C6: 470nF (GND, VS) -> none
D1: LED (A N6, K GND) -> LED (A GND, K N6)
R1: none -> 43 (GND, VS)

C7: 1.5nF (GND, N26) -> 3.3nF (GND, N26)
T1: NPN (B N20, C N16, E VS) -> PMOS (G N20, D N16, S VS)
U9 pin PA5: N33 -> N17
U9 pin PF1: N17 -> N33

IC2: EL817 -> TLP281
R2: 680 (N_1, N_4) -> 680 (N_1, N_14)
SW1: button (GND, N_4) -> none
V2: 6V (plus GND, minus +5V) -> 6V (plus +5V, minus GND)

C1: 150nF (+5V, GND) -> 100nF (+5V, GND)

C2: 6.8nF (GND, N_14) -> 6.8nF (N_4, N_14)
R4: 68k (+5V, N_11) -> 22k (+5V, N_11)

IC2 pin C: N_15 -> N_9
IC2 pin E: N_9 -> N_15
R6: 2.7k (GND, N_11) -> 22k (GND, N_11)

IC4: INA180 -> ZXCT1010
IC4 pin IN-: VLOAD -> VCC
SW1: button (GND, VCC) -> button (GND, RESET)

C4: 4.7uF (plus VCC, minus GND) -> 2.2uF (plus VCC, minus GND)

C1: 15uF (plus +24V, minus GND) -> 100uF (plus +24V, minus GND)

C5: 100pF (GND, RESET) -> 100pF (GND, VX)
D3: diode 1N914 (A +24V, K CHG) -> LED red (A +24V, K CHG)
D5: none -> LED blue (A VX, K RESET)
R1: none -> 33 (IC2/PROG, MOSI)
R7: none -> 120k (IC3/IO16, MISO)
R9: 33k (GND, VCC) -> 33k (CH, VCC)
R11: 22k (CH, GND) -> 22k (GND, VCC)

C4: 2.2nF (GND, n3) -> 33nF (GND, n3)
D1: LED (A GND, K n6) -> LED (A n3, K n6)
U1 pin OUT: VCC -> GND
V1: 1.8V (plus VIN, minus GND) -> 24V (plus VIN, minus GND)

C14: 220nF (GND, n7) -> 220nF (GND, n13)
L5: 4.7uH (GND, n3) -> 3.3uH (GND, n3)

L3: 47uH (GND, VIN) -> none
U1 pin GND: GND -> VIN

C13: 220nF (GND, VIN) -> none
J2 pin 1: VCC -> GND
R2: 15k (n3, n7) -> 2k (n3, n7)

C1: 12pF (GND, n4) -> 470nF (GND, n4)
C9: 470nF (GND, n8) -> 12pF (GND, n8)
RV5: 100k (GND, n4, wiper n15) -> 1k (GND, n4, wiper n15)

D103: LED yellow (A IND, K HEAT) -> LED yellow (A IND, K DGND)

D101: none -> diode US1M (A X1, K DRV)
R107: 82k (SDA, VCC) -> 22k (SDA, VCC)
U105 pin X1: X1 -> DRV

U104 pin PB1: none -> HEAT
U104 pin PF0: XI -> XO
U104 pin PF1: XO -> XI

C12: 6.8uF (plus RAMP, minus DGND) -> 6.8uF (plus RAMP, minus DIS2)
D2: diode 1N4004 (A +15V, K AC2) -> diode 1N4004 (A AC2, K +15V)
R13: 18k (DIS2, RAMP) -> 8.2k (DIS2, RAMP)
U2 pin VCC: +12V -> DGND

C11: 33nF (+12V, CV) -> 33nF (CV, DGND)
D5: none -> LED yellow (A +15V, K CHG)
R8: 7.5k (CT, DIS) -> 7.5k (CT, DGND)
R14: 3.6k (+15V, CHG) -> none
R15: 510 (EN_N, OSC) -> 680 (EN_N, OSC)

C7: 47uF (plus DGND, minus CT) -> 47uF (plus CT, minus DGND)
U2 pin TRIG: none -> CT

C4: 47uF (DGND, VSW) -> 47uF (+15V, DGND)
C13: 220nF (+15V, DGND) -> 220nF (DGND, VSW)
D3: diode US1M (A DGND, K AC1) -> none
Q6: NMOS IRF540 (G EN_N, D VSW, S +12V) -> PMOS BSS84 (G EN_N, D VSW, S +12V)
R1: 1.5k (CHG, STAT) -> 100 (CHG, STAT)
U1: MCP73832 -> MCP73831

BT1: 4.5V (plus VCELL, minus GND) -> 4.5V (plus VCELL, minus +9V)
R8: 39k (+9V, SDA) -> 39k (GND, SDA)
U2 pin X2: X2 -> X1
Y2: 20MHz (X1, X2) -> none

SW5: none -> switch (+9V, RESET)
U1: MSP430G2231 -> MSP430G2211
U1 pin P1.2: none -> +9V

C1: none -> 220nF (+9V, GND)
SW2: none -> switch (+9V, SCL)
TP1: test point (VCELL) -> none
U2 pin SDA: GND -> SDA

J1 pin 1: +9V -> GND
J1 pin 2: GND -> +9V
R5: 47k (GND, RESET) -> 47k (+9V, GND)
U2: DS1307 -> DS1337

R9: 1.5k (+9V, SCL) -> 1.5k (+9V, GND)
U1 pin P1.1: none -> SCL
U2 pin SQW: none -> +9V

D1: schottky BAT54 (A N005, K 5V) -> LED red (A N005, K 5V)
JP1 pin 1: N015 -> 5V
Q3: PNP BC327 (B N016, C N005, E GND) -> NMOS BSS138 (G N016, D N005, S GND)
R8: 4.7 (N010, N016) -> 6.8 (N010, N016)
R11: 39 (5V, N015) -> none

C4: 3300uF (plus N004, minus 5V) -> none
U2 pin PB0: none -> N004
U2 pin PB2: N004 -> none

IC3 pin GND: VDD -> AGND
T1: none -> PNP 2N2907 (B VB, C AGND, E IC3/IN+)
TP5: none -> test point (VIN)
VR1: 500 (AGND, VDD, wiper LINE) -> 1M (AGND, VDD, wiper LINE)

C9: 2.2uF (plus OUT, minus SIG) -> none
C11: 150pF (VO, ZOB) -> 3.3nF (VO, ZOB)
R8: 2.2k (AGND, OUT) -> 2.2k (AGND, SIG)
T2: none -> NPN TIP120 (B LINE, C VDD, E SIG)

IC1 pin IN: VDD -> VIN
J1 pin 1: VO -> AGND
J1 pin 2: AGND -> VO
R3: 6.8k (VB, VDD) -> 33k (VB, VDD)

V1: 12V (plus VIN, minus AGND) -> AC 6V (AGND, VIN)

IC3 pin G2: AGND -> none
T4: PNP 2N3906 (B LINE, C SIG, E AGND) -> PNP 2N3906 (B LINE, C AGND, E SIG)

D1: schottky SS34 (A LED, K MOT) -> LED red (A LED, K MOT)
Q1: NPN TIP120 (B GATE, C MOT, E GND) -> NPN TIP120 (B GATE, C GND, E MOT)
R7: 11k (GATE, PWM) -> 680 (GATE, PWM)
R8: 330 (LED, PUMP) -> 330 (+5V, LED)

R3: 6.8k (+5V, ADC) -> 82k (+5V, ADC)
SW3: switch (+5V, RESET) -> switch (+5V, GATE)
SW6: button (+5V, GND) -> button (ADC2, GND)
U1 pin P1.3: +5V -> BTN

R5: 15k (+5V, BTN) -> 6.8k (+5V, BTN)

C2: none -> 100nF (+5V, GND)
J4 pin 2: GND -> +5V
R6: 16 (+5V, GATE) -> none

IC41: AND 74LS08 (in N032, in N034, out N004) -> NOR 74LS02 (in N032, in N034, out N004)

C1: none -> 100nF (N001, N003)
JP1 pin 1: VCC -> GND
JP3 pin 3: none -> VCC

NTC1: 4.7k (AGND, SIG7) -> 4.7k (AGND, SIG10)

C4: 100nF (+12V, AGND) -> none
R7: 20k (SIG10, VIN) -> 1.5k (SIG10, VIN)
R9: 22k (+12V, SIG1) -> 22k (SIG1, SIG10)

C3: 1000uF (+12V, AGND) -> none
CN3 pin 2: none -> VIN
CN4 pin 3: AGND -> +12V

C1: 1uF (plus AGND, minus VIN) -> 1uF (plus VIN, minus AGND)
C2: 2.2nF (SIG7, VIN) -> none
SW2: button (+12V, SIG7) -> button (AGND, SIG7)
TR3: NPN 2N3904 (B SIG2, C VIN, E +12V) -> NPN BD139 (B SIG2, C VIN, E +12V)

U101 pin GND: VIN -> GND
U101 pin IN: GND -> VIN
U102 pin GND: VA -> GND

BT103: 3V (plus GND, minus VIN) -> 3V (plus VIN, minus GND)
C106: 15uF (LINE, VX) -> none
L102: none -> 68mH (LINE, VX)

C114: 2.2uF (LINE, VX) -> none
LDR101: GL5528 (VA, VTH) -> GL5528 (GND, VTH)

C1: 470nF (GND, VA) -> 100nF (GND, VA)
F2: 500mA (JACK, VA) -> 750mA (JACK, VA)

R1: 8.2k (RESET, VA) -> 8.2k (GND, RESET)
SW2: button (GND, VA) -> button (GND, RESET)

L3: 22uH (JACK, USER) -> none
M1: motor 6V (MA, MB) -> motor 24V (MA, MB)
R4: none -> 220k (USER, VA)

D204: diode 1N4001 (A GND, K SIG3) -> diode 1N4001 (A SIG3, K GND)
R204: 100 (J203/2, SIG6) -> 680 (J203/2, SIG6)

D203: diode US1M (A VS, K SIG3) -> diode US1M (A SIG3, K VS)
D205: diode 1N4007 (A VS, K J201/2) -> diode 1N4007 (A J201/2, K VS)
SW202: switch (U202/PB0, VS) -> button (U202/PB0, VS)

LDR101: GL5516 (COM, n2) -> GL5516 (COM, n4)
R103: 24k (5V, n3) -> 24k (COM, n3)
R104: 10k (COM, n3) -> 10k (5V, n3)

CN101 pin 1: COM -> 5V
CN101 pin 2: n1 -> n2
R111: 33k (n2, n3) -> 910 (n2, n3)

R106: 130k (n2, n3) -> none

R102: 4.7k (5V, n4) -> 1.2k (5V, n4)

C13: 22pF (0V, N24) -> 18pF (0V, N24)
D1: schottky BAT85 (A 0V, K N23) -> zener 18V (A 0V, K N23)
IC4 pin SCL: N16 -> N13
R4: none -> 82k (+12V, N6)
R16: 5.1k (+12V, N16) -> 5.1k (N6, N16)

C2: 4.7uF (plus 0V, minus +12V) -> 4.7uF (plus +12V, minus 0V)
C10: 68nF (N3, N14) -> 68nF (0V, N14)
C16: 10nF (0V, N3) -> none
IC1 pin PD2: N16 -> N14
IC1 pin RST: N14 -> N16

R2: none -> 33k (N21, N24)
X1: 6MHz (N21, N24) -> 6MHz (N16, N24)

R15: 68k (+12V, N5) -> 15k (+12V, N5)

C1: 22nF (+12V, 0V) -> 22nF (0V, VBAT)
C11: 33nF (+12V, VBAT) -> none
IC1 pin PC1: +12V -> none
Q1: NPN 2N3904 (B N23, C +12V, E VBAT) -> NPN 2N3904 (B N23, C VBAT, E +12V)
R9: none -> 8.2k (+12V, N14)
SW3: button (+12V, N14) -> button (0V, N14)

====================

• _Required action_
Find the line with "C2: none -> 100nF (+5V, GND)" in the entries above. Retype it and each line after it, exactly, through the line with "JP3 pin 3: none -> VCC", and stop there.

• _Answer space_
C2: none -> 100nF (+5V, GND)
J4 pin 2: GND -> +5V
R6: 16 (+5V, GATE) -> none

IC41: AND 74LS08 (in N032, in N034, out N004) -> NOR 74LS02 (in N032, in N034, out N004)

C1: none -> 100nF (N001, N003)
JP1 pin 1: VCC -> GND
JP3 pin 3: none -> VCC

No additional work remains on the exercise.